(EXTRACTED ENTRIES):
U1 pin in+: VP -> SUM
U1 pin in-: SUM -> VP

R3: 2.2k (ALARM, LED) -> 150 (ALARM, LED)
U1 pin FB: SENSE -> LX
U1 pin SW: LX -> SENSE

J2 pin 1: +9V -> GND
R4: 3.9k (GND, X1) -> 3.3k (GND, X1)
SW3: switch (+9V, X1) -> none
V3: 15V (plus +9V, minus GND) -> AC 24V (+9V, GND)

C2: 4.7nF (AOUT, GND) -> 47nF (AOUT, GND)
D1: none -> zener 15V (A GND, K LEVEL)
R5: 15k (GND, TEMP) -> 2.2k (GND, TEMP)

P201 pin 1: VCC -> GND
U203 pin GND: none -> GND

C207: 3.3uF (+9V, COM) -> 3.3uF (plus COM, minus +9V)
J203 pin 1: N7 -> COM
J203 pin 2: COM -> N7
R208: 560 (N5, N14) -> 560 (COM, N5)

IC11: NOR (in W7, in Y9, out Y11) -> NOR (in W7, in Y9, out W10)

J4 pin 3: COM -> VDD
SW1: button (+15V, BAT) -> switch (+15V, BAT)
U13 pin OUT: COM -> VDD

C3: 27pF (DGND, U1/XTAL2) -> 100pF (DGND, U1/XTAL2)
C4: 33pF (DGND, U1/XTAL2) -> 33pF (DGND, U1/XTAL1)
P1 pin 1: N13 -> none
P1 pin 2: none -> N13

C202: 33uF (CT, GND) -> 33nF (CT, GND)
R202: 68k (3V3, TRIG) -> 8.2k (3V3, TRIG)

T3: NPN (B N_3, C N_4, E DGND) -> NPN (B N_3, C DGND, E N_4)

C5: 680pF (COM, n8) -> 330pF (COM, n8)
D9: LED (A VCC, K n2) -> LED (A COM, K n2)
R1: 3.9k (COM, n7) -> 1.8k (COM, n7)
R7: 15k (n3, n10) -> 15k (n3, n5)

(WHAT YOU WILL DO): The answer must consist of every line from the entries above that contains "DGND".

(RESPONSE FOR THIS EXERCISE):
C3: 27pF (DGND, U1/XTAL2) -> 100pF (DGND, U1/XTAL2)
C4: 33pF (DGND, U1/XTAL2) -> 33pF (DGND, U1/XTAL1)
T3: NPN (B N_3, C N_4, E DGND) -> NPN (B N_3, C DGND, E N_4)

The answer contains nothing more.